Requirement: How many lines in the records below contain the word "orange"? Answer with the number and nothing else.

Task inputs:
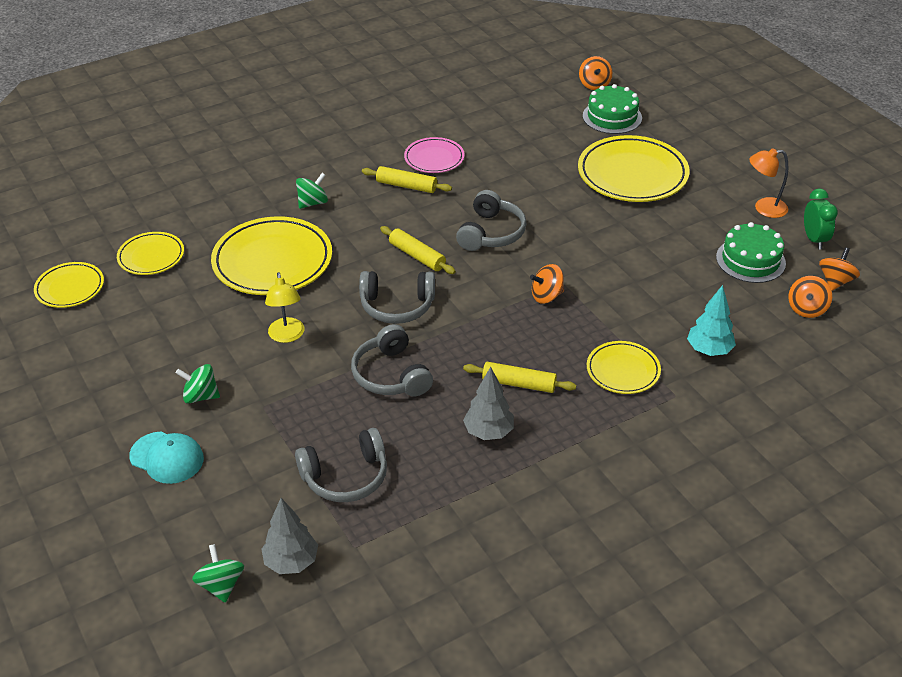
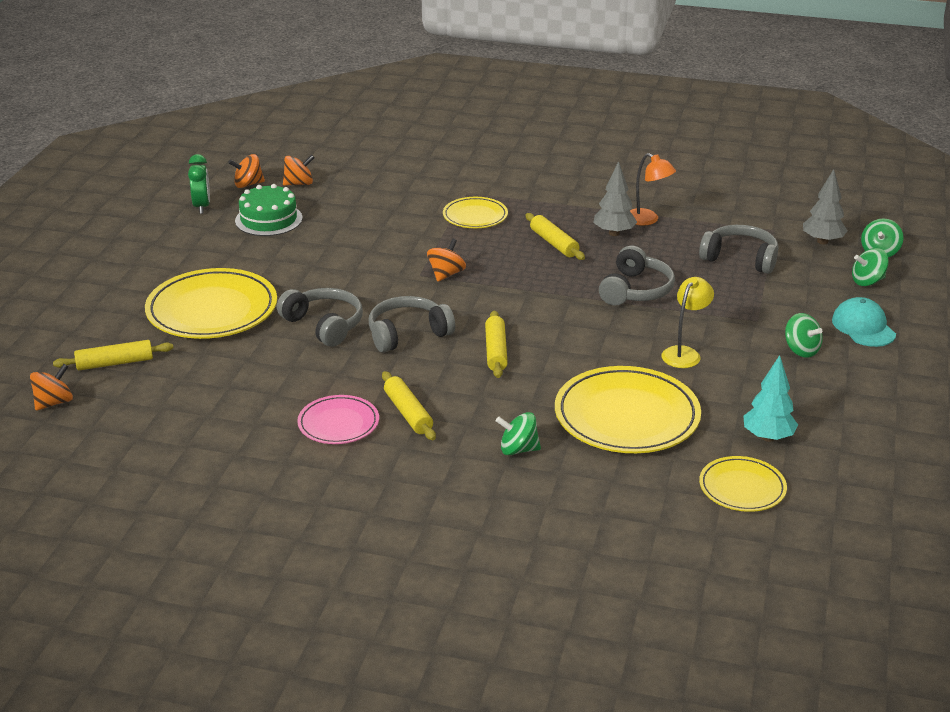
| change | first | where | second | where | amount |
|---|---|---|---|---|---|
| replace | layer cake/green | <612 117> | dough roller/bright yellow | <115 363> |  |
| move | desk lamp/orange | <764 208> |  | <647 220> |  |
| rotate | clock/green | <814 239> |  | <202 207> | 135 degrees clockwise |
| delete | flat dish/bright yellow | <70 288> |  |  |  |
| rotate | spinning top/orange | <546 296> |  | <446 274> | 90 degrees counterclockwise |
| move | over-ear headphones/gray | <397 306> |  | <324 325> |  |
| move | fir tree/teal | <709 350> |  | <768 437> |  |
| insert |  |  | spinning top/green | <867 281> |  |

Output below: 2